DATA EXCERPTS Start Marker

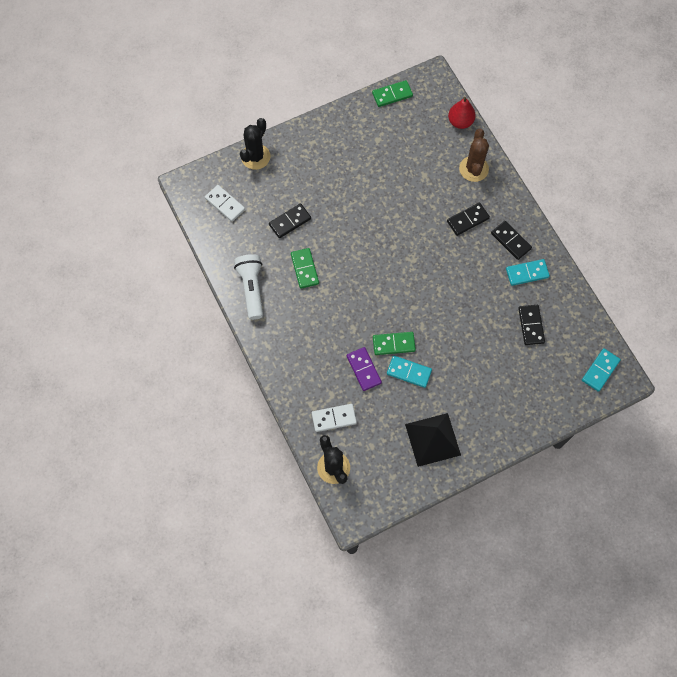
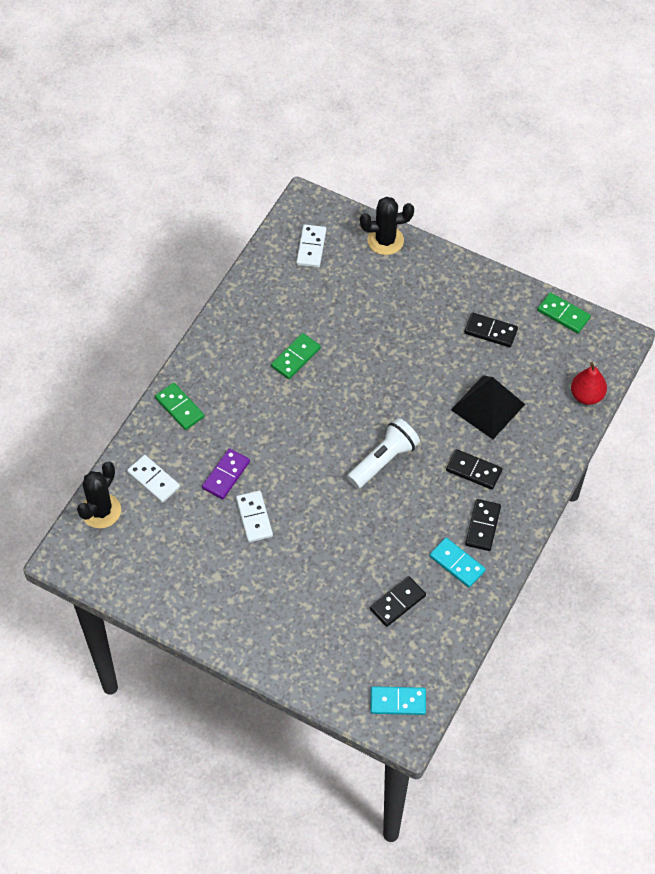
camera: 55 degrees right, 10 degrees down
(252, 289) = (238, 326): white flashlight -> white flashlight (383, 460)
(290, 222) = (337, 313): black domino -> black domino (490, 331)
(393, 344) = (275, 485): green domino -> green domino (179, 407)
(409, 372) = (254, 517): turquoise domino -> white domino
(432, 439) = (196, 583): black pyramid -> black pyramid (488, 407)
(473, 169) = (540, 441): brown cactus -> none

DATA EXCERPTS End Marker
DATA EXCERPTS Start Marker

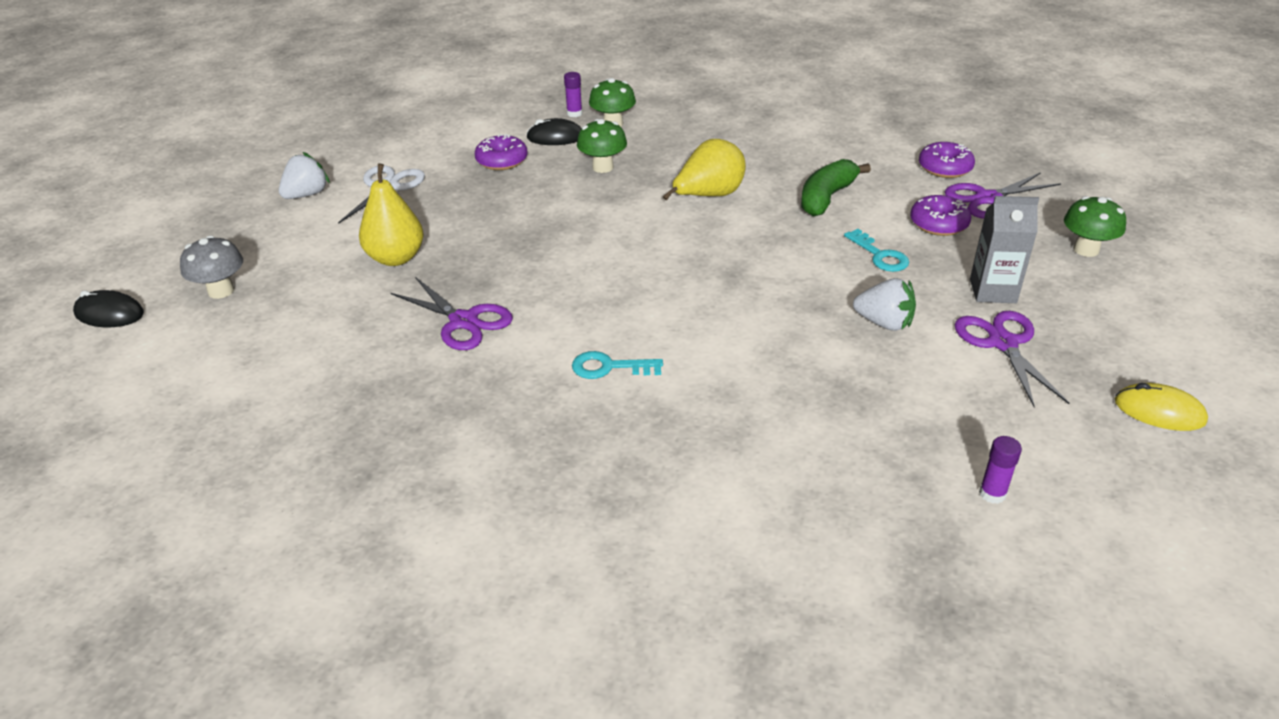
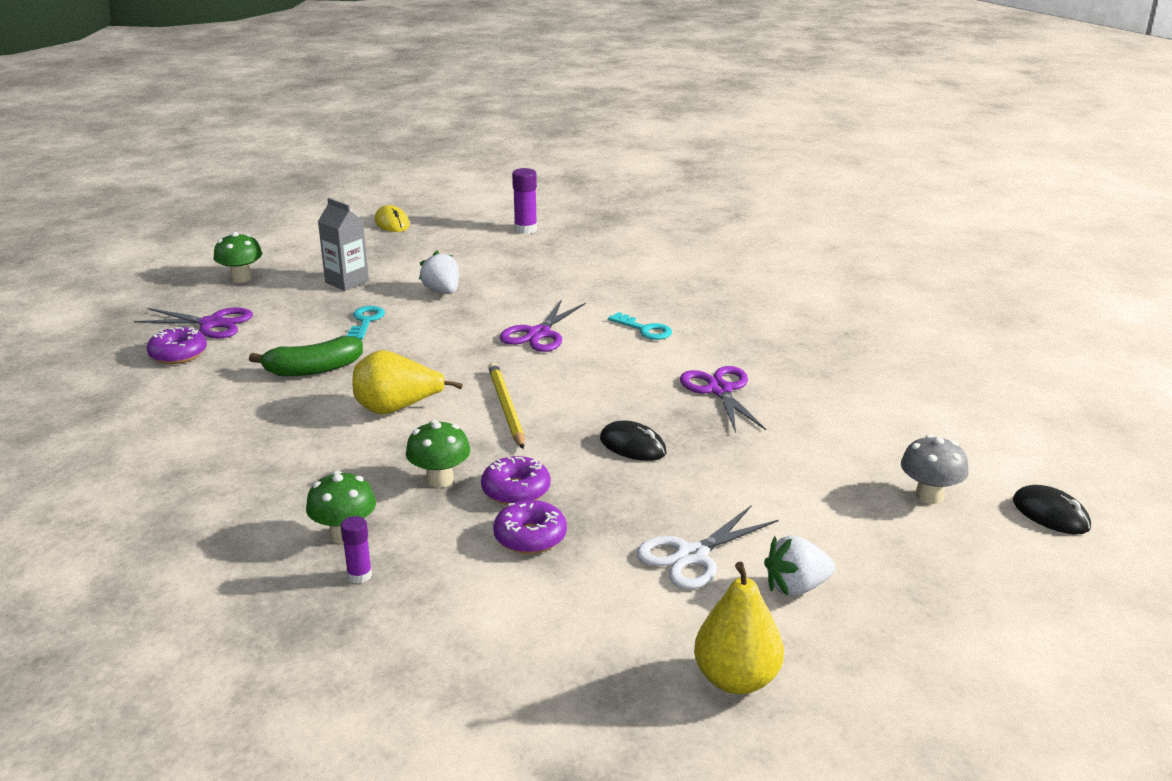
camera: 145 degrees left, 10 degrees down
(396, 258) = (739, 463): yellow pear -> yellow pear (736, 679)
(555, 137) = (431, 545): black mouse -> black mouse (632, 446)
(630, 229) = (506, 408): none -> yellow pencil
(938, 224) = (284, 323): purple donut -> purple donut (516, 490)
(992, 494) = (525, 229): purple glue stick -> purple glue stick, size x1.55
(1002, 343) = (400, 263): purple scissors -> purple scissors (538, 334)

DATA EXCERPTS End Marker
DATA EXCERPTS Start Marker

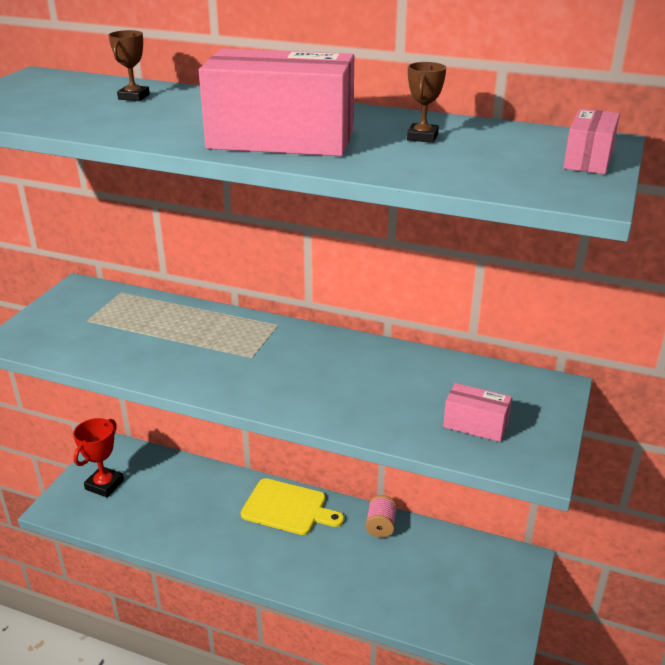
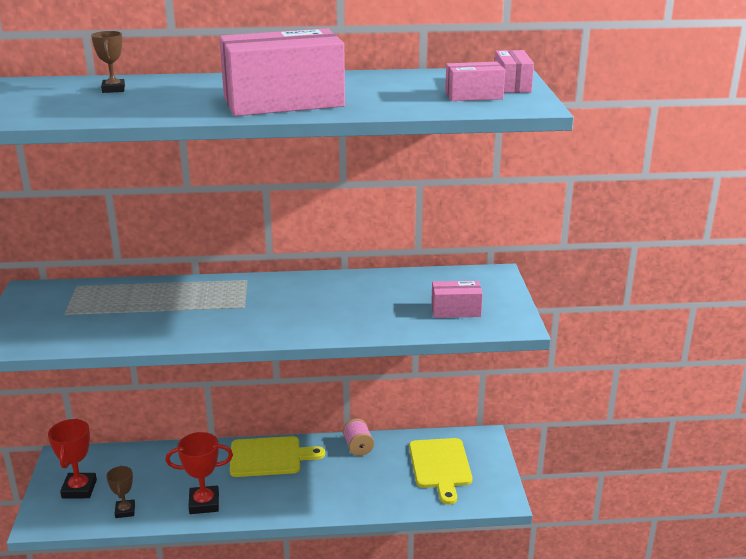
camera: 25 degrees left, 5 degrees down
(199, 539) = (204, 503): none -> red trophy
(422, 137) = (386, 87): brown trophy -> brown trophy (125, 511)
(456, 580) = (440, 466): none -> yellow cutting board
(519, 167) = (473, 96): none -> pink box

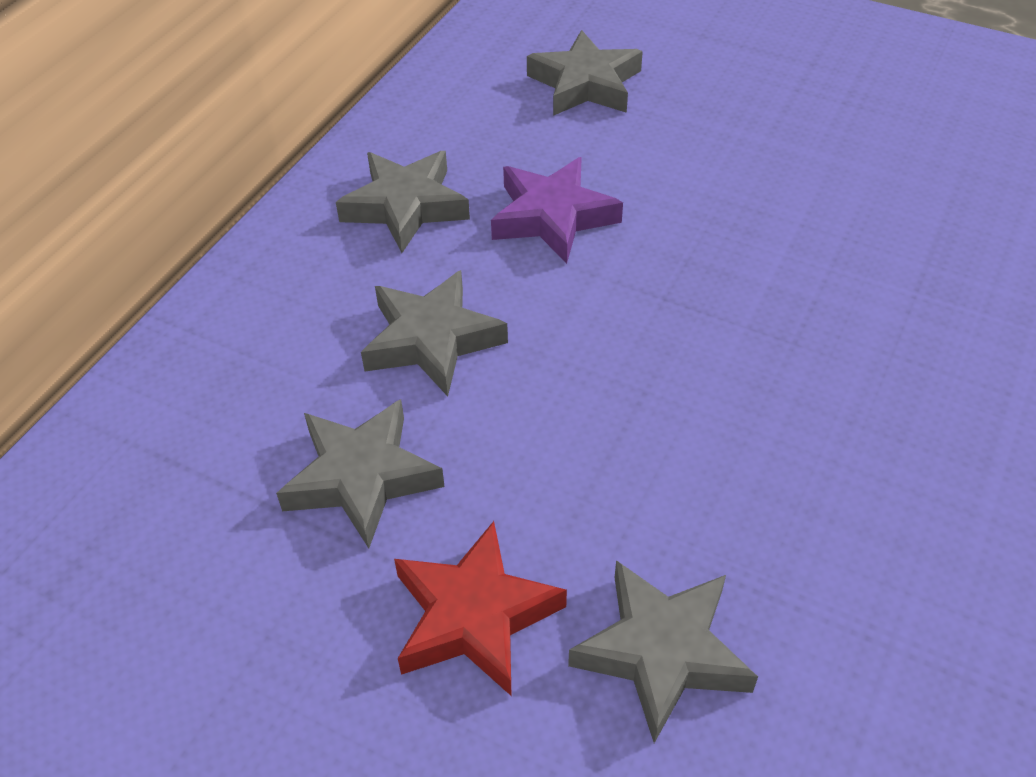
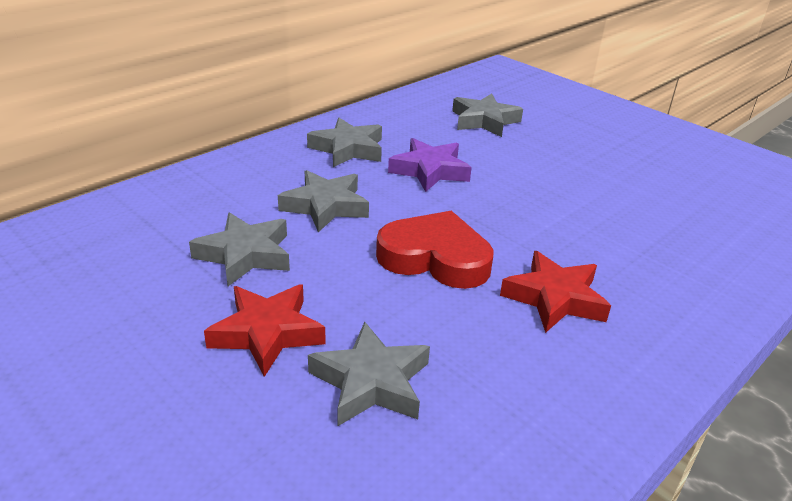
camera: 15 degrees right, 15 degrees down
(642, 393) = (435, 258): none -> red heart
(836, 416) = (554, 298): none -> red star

DATA EXCERPTS End Marker

## BRIEF
From the data above, say how many lines include "trophy", and write nothing but the number.

## EXPECTED ANSWER
2